DATA
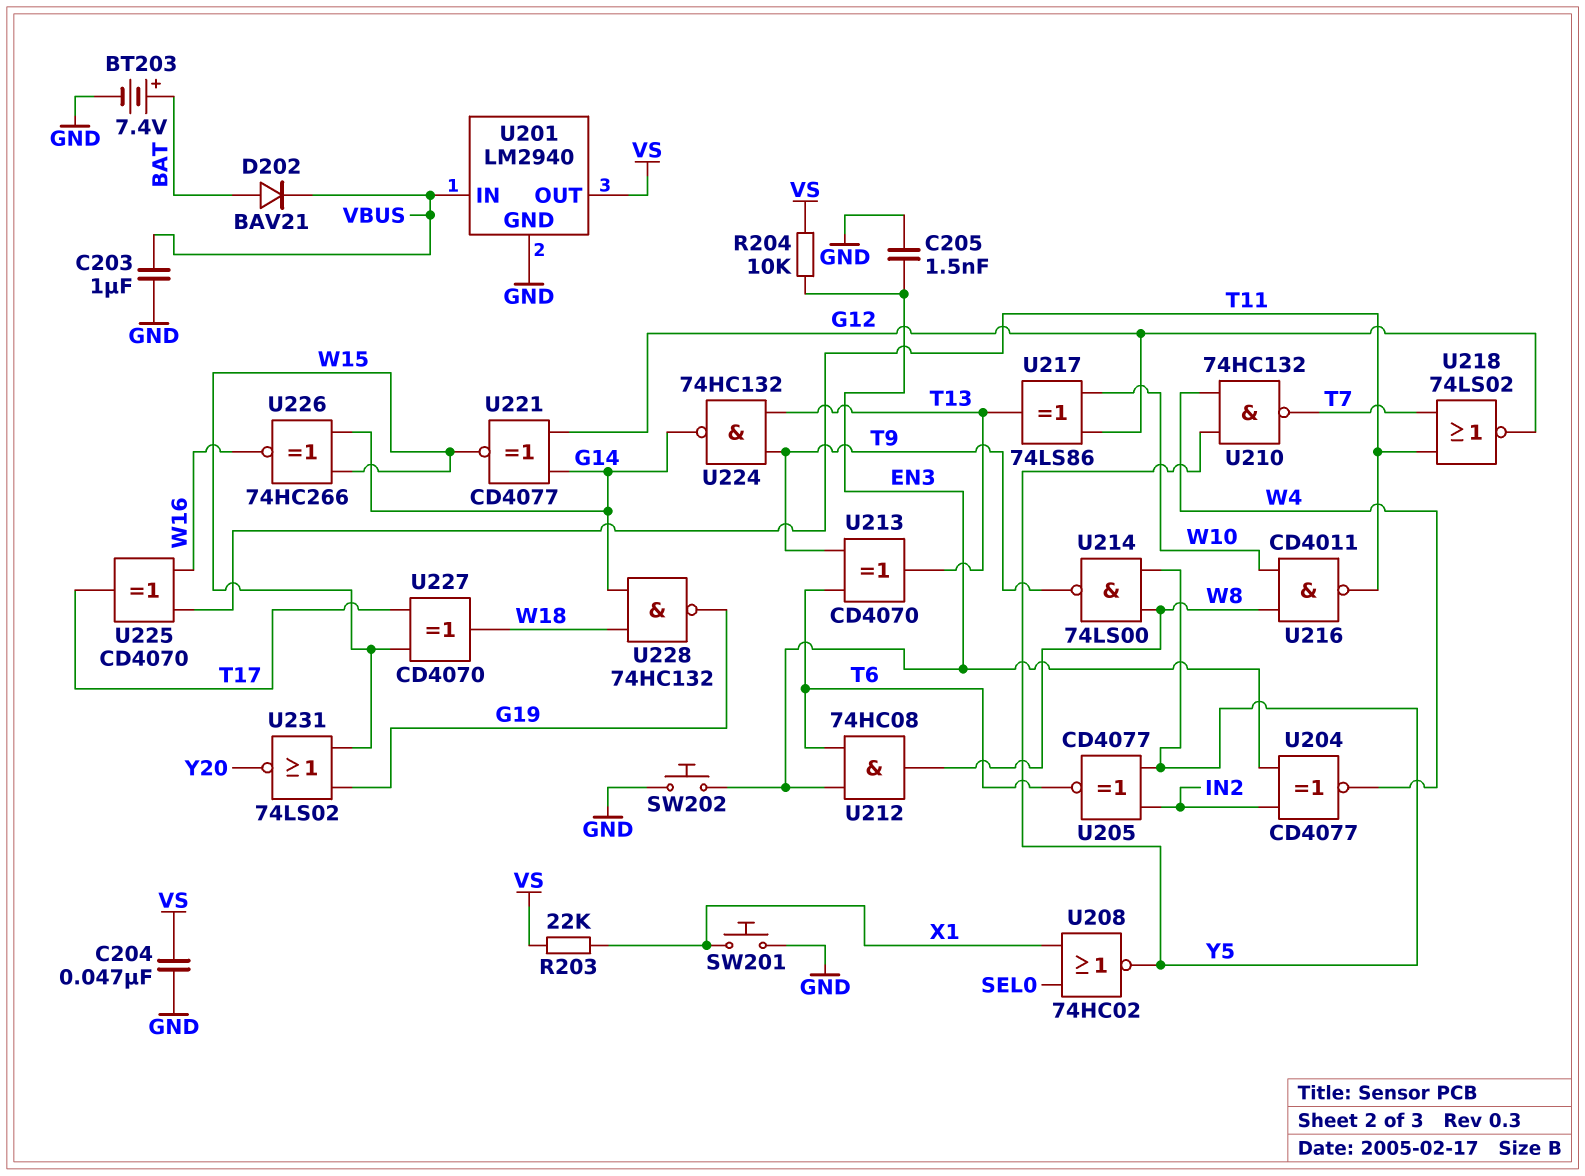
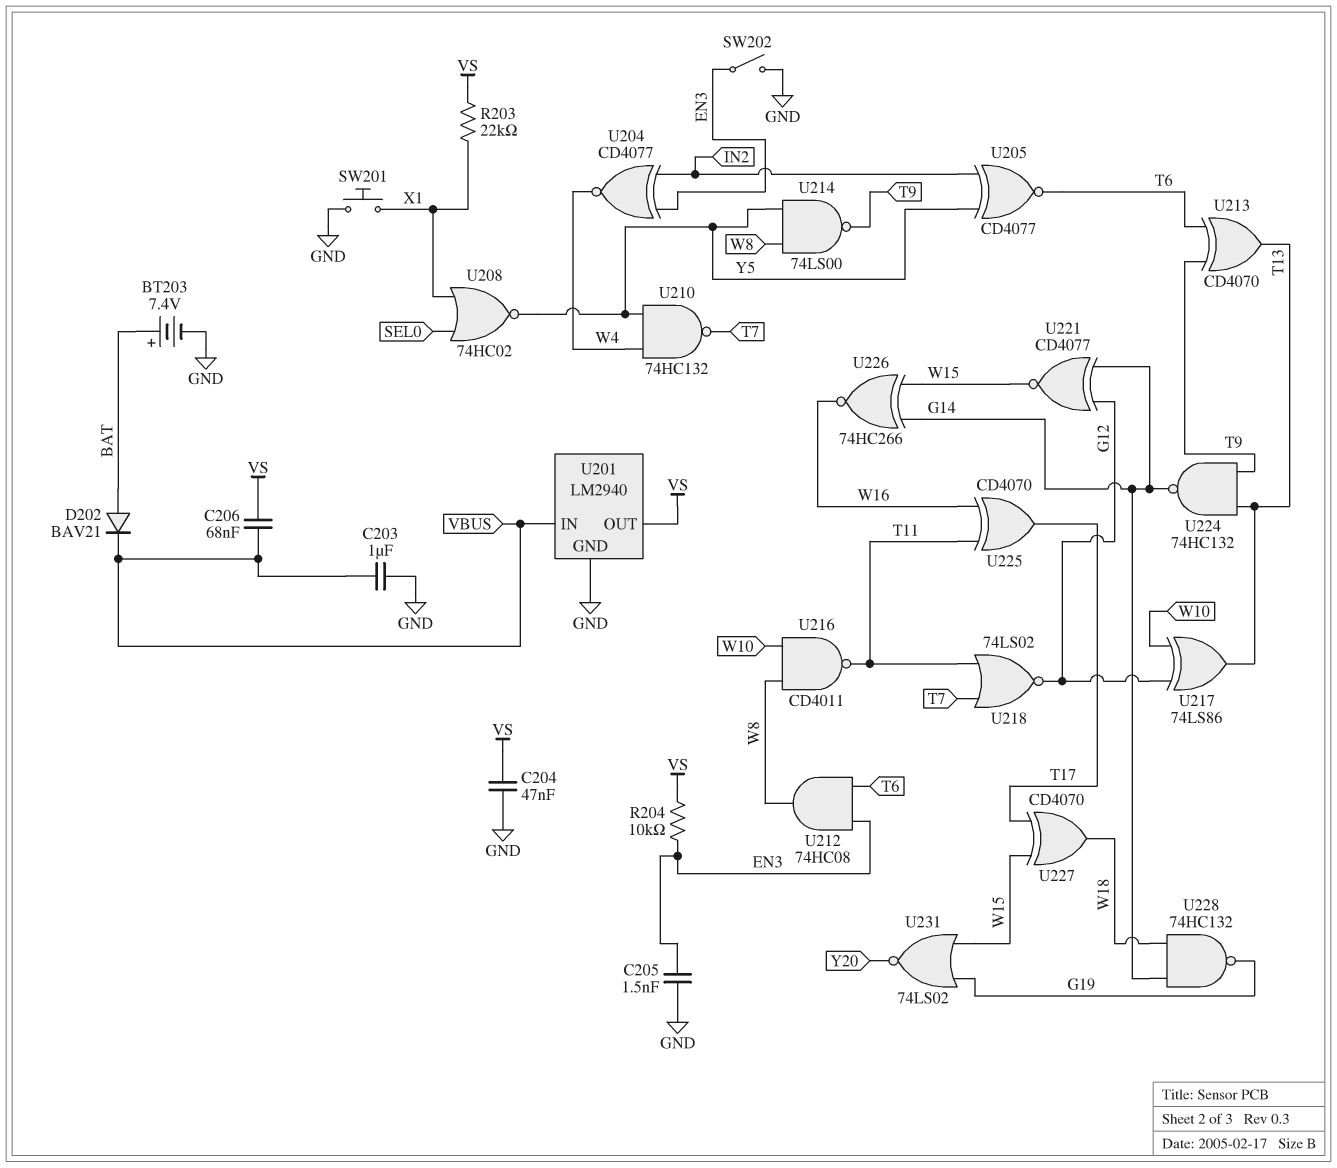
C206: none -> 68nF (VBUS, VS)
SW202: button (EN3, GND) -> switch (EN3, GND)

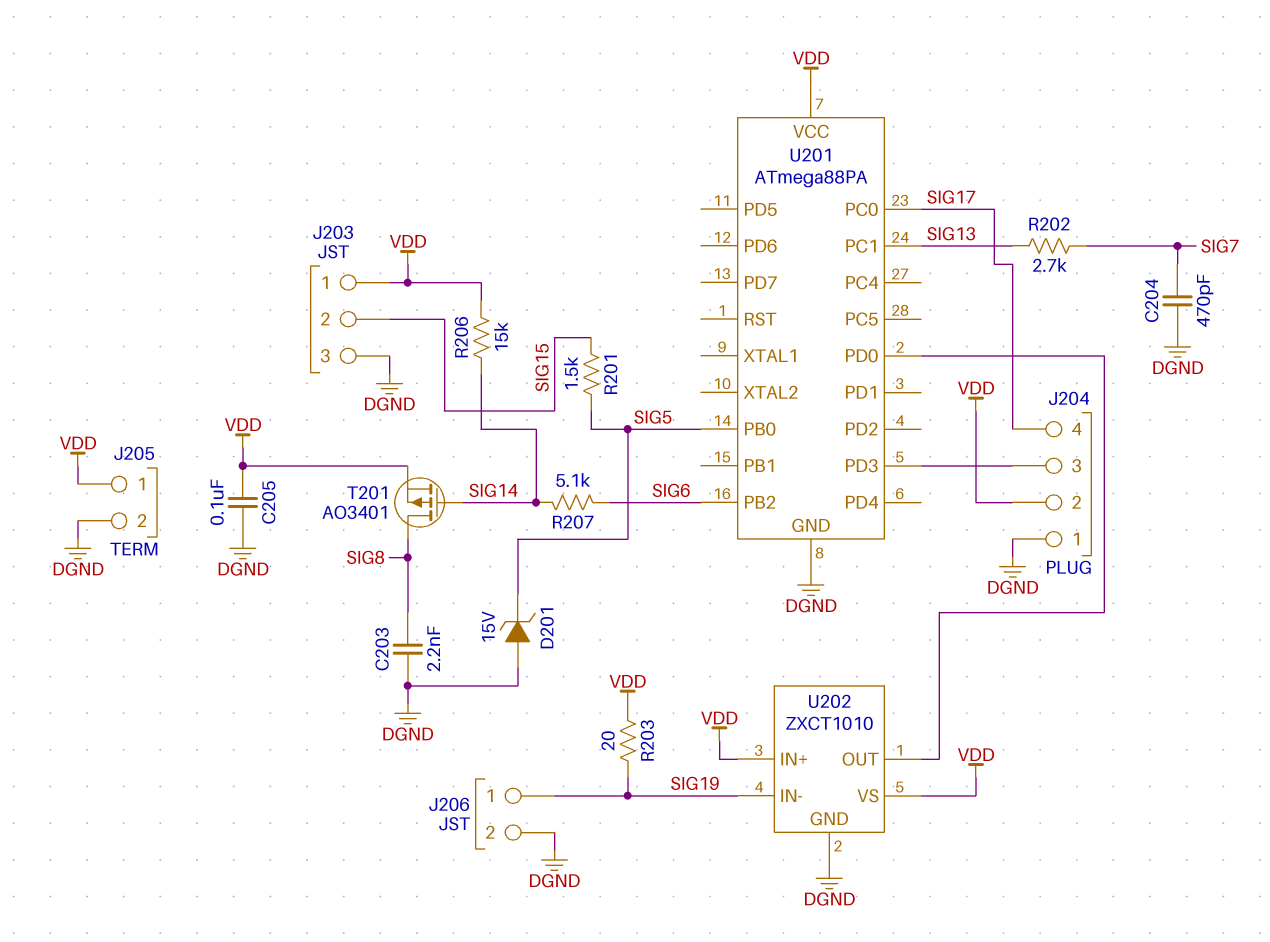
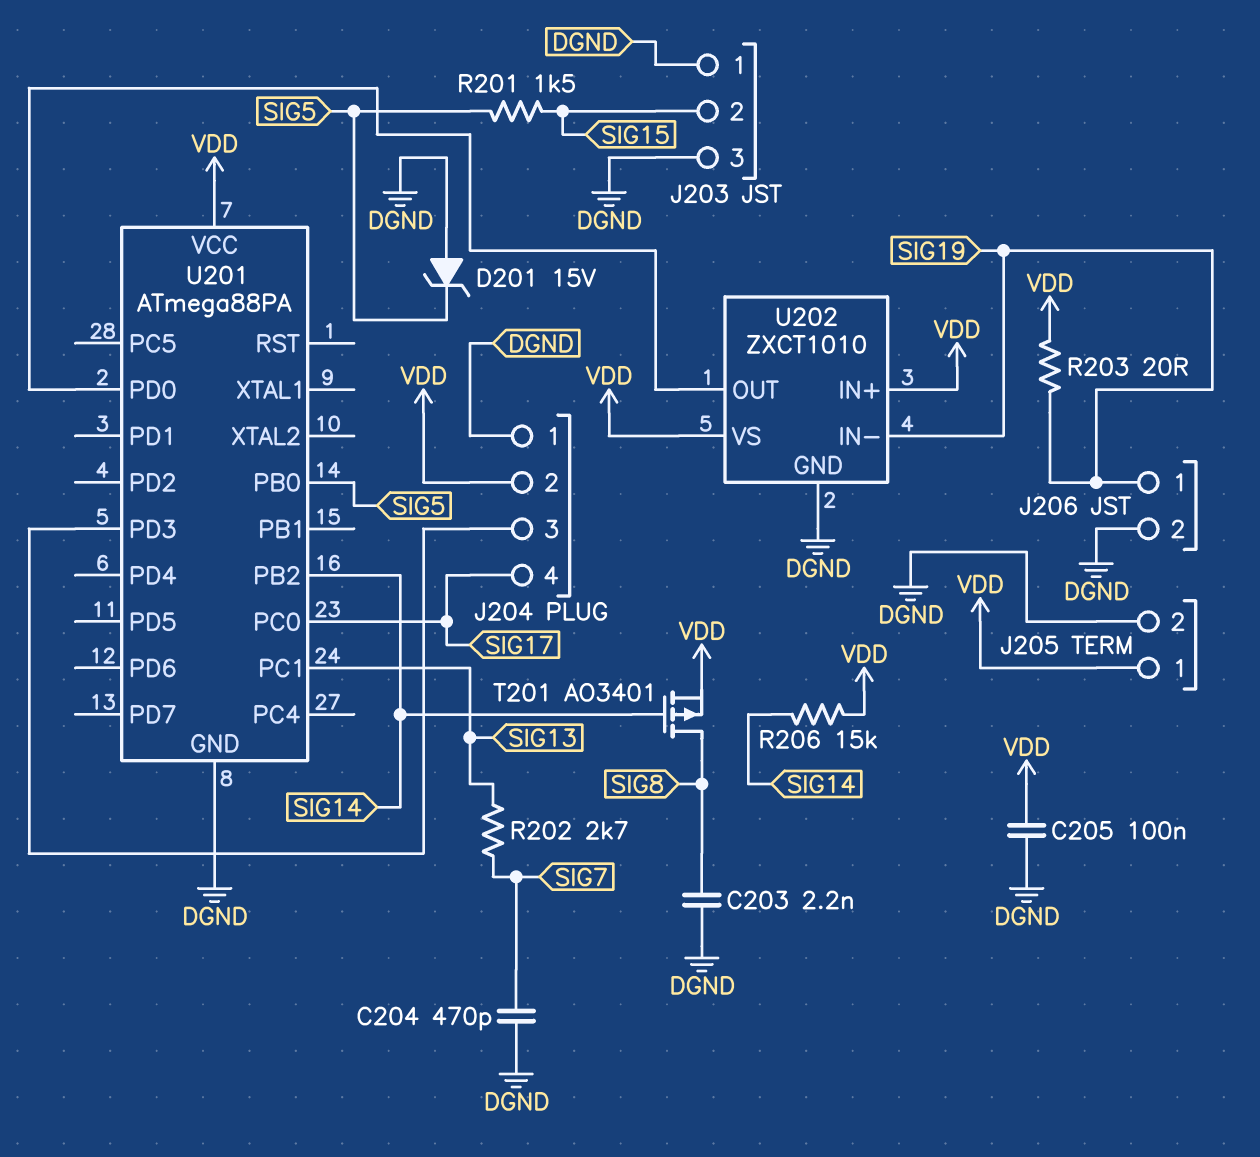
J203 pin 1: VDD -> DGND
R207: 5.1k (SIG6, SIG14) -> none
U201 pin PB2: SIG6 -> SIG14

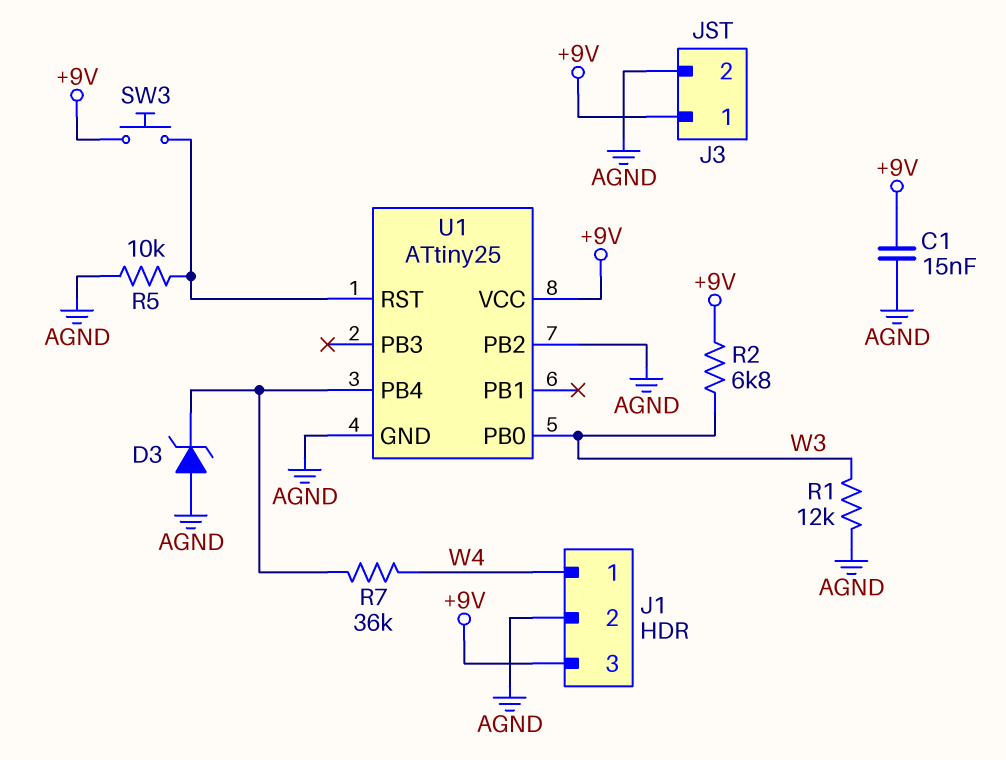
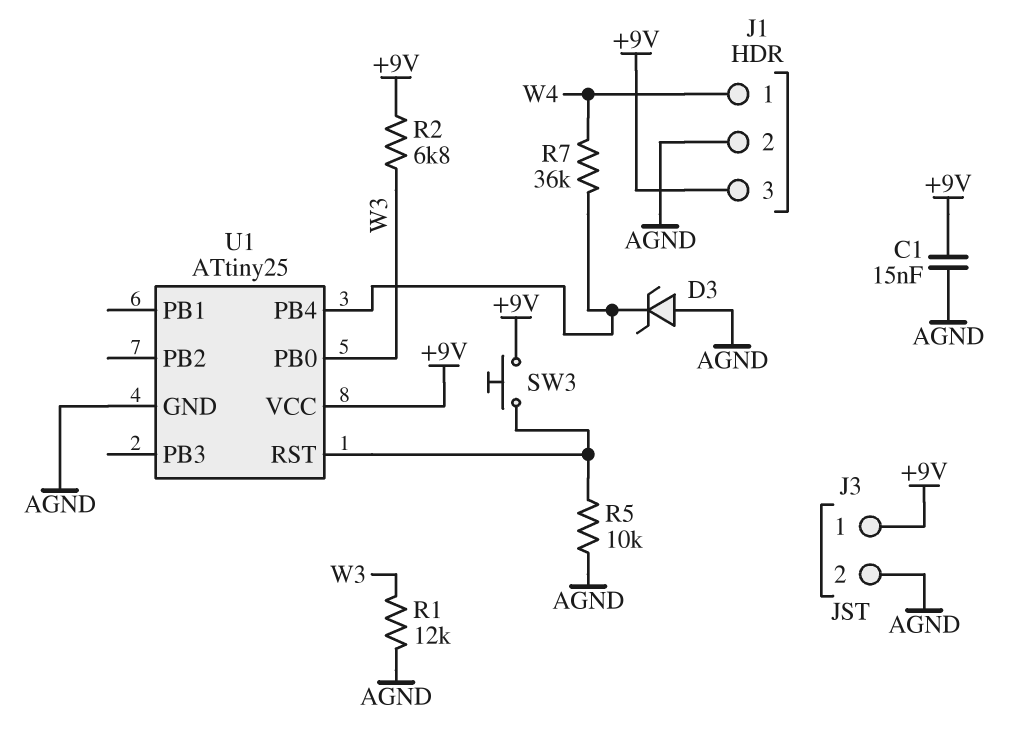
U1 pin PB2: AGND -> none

PROBLEM DESCRIPTION
Search the material above for the word "none", and return each line that holds it.

TASK RESPONSE
C206: none -> 68nF (VBUS, VS)
R207: 5.1k (SIG6, SIG14) -> none
U1 pin PB2: AGND -> none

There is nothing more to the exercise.